*** Opening DATA RECORDS ***

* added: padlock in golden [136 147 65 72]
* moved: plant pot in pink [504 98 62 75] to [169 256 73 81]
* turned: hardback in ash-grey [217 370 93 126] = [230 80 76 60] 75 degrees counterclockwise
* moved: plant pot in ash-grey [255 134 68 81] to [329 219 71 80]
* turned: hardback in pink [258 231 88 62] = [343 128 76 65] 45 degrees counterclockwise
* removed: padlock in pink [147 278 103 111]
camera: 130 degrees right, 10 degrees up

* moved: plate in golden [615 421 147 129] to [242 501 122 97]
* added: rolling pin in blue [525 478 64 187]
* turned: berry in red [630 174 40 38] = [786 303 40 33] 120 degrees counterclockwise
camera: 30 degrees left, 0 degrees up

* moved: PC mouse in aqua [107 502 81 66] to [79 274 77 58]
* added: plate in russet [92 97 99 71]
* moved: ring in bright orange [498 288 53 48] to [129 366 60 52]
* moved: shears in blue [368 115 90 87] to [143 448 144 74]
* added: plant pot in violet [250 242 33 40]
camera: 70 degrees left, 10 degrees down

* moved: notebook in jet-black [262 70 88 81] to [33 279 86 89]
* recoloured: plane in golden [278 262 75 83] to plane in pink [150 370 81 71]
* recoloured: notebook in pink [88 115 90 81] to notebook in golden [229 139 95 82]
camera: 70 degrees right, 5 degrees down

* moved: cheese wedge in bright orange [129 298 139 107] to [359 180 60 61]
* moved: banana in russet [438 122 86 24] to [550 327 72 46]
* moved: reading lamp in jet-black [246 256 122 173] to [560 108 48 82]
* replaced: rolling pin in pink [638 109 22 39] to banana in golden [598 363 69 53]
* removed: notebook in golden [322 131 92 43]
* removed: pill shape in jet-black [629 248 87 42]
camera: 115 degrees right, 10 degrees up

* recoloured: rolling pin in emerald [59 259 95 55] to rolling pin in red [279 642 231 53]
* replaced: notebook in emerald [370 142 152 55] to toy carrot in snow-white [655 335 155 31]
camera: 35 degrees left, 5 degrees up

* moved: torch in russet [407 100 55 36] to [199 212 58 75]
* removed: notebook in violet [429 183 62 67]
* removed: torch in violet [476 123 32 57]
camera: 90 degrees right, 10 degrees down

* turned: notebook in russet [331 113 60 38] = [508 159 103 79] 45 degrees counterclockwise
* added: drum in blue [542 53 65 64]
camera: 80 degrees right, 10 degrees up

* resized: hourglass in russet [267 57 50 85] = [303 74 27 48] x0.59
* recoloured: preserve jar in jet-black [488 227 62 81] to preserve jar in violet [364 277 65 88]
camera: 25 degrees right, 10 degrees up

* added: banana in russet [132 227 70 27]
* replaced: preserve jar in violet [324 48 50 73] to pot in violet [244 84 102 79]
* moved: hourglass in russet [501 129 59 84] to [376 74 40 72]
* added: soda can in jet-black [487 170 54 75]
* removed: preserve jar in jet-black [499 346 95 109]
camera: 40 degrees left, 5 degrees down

*** Closing DATA RECORDS ***

■ **TASK DIRECTIONS**
From the first line of the listing above to the line that contains "278 103 111]", inclusive, restate every line word for word. Nothing else belongs in the answer.

■ **RESPONSE TO THE EXERCISE**
* added: padlock in golden [136 147 65 72]
* moved: plant pot in pink [504 98 62 75] to [169 256 73 81]
* turned: hardback in ash-grey [217 370 93 126] = [230 80 76 60] 75 degrees counterclockwise
* moved: plant pot in ash-grey [255 134 68 81] to [329 219 71 80]
* turned: hardback in pink [258 231 88 62] = [343 128 76 65] 45 degrees counterclockwise
* removed: padlock in pink [147 278 103 111]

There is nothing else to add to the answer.